* [Directions]: When you reach the line with "pink L-shape: moved 7 px right, 13 px up" in the listing below, transcribe it and each line after it up to and including the line with "red square: moved 2 px up", exactly and with nothing else.

* [Input records]:
BEGIN

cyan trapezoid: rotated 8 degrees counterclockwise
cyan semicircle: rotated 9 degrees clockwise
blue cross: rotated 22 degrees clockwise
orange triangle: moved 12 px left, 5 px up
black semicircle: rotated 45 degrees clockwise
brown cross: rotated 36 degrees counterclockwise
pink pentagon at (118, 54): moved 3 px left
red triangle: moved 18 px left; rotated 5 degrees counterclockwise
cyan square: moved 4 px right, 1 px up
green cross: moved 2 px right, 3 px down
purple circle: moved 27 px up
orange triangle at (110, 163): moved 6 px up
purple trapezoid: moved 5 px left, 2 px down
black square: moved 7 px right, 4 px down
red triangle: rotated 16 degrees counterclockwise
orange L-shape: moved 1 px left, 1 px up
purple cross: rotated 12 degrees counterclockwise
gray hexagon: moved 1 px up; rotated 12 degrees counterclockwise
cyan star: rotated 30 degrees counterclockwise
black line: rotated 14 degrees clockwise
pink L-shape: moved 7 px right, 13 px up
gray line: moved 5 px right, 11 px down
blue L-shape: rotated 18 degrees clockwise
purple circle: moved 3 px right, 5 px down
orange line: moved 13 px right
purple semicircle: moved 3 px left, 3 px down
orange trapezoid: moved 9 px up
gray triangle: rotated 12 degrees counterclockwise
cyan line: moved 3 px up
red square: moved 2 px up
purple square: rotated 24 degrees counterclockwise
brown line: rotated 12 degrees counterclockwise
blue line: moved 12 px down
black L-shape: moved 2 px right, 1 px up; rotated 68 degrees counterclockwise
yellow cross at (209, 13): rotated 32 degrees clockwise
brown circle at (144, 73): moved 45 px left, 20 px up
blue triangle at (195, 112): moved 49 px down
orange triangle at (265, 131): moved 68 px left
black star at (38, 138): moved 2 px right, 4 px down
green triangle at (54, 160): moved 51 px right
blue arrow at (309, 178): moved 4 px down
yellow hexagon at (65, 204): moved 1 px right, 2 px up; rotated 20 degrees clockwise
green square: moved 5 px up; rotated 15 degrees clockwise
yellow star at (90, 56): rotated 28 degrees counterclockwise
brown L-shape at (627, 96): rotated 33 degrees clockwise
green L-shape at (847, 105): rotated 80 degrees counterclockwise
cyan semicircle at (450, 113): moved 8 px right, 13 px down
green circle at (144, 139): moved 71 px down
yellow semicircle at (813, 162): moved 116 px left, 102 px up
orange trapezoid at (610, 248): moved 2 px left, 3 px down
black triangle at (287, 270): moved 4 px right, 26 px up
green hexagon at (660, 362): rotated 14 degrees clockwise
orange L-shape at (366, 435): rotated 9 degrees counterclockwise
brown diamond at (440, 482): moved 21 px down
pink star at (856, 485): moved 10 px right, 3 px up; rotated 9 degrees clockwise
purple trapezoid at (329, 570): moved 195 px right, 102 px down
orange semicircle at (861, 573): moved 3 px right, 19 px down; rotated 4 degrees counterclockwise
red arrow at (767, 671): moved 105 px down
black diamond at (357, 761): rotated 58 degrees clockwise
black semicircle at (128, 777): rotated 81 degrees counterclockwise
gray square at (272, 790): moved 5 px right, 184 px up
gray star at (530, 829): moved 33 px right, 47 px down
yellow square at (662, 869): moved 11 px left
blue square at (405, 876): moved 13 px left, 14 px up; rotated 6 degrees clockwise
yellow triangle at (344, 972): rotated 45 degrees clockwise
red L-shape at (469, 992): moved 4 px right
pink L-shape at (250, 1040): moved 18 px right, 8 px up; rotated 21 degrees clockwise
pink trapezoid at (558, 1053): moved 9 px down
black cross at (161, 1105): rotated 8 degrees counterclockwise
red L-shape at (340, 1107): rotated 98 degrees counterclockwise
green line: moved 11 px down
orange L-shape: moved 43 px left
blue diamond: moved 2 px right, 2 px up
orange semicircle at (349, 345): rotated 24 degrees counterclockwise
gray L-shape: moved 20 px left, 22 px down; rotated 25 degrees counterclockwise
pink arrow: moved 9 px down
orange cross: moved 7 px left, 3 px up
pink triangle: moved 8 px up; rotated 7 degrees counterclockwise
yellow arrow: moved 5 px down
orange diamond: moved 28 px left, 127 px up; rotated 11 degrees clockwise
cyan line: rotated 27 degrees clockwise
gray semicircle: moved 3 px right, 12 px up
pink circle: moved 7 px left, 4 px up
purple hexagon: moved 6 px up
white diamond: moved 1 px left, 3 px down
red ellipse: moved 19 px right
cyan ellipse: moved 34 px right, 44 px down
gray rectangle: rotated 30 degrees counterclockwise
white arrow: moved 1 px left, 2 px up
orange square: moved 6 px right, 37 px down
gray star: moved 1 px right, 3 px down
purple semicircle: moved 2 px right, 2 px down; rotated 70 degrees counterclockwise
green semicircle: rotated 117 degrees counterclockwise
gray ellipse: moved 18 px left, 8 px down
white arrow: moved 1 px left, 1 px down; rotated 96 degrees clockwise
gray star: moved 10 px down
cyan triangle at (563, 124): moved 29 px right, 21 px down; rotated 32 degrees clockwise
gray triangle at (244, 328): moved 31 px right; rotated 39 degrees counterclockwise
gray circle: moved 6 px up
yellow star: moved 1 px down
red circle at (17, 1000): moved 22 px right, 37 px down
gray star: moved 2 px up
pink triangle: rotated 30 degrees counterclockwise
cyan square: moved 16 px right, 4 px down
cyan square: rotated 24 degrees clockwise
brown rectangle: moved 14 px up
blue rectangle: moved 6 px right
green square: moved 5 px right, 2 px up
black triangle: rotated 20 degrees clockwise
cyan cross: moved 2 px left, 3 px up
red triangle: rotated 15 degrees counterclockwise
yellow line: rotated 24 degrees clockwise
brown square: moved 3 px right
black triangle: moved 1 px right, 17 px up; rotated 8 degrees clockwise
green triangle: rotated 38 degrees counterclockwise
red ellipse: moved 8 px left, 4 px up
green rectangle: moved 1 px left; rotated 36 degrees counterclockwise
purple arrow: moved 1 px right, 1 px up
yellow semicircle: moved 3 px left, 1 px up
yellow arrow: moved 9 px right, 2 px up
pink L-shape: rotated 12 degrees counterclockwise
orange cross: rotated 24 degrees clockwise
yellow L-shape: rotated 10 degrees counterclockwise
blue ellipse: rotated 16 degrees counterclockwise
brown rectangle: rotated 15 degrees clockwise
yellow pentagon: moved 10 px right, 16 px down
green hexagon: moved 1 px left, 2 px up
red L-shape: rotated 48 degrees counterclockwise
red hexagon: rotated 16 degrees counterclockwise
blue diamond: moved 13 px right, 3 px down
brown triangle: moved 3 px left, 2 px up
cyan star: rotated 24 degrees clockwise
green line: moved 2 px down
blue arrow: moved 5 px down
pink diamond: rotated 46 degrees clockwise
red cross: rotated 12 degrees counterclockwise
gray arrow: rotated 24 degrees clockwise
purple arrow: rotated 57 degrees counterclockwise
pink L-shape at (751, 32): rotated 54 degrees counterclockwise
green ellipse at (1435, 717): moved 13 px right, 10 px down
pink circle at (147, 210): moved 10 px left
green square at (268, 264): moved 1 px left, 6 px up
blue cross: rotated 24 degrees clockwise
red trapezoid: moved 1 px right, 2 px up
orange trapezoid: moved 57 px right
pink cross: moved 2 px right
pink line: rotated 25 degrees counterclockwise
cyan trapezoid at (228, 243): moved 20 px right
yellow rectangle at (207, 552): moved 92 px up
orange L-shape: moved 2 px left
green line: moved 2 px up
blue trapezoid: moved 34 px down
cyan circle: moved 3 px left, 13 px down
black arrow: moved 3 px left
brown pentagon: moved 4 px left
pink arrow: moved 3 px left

END

* [Result of the task]:
pink L-shape: moved 7 px right, 13 px up
gray line: moved 5 px right, 11 px down
blue L-shape: rotated 18 degrees clockwise
purple circle: moved 3 px right, 5 px down
orange line: moved 13 px right
purple semicircle: moved 3 px left, 3 px down
orange trapezoid: moved 9 px up
gray triangle: rotated 12 degrees counterclockwise
cyan line: moved 3 px up
red square: moved 2 px up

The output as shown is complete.